**Task goal**
Within the records, find every line that includes the word "bucket" and copy it.

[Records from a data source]
--- --- ---

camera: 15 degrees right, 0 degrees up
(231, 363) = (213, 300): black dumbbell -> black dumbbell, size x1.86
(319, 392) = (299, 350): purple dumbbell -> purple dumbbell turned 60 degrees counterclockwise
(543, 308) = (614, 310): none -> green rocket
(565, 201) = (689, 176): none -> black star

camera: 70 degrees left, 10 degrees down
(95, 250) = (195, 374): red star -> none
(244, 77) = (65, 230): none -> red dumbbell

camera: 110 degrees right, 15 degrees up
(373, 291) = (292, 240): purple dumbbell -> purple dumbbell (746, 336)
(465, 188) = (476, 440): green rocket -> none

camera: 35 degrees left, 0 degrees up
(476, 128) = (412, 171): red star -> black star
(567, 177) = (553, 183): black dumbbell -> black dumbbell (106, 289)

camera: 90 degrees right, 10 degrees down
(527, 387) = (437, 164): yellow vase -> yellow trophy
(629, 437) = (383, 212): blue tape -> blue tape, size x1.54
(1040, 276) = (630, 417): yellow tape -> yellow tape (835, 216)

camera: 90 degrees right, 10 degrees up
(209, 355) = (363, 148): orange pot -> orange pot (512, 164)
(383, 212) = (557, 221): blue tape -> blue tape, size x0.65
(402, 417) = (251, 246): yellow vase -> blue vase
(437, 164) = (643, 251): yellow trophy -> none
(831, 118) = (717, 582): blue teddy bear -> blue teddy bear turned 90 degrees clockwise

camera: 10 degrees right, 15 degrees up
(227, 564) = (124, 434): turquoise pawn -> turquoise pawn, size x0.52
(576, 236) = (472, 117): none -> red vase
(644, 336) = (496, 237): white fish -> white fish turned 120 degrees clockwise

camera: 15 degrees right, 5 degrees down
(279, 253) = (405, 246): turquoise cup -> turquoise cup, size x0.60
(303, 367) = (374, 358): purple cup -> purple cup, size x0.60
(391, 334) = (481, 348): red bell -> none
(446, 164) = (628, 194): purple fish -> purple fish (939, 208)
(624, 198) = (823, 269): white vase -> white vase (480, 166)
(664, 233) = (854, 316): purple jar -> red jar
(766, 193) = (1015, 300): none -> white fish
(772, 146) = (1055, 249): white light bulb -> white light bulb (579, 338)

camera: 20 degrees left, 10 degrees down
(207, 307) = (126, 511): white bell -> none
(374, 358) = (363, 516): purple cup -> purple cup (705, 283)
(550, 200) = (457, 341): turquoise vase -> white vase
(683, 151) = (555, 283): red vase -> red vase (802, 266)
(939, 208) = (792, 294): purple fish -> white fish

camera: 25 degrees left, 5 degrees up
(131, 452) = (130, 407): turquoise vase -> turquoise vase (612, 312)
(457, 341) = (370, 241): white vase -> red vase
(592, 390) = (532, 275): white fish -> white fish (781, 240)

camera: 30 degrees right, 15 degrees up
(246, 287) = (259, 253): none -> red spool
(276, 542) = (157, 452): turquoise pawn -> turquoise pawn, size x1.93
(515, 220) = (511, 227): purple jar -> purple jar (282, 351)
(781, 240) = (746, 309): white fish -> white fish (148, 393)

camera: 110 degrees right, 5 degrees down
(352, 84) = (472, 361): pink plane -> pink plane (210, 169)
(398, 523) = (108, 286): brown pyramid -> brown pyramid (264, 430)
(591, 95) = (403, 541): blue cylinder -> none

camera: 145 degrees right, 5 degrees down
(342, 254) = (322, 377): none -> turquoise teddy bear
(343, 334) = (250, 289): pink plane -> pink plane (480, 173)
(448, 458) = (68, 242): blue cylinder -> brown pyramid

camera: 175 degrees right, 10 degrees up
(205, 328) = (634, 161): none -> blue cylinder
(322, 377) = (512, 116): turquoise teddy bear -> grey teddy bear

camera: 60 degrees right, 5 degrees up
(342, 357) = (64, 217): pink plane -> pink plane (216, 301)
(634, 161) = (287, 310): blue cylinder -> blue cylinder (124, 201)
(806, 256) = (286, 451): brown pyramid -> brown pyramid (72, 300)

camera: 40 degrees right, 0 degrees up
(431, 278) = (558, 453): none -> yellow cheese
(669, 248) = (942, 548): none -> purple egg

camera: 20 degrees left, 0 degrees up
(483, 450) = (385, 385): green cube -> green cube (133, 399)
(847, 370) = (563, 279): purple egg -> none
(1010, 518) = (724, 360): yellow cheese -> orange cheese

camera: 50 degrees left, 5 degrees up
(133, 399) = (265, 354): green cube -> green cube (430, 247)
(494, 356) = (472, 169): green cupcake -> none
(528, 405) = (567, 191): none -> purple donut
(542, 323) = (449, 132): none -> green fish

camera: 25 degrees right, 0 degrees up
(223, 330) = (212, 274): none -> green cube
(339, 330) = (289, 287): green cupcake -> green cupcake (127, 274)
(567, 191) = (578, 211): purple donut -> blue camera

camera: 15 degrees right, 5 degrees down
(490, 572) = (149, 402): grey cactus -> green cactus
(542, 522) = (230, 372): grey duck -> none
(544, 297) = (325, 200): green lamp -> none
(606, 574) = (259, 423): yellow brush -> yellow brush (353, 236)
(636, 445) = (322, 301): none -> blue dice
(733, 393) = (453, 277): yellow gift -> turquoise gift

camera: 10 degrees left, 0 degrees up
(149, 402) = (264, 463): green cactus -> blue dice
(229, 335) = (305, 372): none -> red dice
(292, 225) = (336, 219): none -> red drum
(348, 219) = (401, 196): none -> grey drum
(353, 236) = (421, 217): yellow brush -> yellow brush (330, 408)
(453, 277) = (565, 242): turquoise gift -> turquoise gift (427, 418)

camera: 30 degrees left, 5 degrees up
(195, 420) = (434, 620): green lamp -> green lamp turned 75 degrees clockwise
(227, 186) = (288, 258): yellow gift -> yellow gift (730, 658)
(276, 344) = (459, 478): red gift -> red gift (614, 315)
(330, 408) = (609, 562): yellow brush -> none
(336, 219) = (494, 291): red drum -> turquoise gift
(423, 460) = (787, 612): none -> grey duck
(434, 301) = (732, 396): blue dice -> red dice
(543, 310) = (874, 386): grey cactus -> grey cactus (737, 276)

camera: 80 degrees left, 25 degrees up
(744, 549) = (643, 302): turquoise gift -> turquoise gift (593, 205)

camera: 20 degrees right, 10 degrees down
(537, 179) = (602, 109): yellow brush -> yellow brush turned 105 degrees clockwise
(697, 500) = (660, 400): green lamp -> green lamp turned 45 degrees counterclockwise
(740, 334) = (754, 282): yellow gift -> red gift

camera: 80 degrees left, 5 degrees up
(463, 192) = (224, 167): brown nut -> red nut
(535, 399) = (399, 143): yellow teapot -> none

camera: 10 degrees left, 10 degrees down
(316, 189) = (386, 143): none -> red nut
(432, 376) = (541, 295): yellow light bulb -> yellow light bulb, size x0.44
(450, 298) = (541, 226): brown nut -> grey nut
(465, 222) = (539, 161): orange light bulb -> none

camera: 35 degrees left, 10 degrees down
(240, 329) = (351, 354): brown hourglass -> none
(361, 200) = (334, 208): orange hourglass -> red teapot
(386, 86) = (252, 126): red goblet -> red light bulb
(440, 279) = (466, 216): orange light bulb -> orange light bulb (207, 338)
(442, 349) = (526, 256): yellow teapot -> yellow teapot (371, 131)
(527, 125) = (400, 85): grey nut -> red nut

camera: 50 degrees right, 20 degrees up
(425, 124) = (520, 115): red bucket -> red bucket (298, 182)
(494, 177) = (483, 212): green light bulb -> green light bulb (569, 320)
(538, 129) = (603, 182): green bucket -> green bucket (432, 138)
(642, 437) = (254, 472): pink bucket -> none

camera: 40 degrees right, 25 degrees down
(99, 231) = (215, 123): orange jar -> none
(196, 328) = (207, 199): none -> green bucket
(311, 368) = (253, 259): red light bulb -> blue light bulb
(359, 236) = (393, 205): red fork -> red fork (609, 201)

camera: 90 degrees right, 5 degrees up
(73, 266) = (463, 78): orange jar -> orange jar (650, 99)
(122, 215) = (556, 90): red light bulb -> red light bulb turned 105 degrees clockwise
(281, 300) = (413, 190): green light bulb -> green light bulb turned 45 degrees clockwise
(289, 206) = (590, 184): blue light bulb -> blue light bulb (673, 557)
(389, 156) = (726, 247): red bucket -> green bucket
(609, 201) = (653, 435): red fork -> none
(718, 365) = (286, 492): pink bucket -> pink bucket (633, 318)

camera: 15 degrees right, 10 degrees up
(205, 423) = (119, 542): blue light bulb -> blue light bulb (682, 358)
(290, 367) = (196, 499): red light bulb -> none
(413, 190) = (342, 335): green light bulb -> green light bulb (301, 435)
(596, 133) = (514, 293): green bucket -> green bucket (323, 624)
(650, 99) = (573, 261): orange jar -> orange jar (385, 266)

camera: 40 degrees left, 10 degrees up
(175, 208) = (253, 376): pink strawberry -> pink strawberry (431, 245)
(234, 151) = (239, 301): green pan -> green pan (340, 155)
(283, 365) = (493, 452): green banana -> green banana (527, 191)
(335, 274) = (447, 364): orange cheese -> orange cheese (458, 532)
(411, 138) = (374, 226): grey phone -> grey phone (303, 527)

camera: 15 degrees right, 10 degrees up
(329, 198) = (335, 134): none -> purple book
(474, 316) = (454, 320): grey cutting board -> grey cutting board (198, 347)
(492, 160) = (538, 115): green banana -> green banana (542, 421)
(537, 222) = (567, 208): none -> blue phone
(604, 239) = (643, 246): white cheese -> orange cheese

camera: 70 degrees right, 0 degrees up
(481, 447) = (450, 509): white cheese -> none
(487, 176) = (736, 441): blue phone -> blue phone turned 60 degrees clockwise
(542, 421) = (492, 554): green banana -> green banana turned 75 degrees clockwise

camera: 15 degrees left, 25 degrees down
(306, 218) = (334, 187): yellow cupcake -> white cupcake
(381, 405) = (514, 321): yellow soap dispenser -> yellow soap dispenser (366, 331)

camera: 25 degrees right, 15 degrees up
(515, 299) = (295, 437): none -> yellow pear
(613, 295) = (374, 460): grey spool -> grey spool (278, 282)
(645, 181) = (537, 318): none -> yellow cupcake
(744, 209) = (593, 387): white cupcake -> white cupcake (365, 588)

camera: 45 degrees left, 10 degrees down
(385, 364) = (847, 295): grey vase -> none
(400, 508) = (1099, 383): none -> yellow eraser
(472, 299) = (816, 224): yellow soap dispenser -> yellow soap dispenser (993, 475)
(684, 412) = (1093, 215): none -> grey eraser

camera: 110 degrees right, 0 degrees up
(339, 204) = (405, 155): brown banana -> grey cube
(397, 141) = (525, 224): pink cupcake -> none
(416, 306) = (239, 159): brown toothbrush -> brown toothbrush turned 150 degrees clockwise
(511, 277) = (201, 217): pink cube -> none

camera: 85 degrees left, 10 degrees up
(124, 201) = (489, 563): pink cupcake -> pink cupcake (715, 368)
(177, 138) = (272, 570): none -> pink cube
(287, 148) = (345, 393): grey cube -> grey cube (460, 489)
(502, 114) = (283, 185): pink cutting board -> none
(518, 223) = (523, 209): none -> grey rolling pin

--- --- ---

**Answer area**
(425, 124) = (520, 115): red bucket -> red bucket (298, 182)
(538, 129) = (603, 182): green bucket -> green bucket (432, 138)
(642, 437) = (254, 472): pink bucket -> none
(196, 328) = (207, 199): none -> green bucket
(389, 156) = (726, 247): red bucket -> green bucket
(718, 365) = (286, 492): pink bucket -> pink bucket (633, 318)
(596, 133) = (514, 293): green bucket -> green bucket (323, 624)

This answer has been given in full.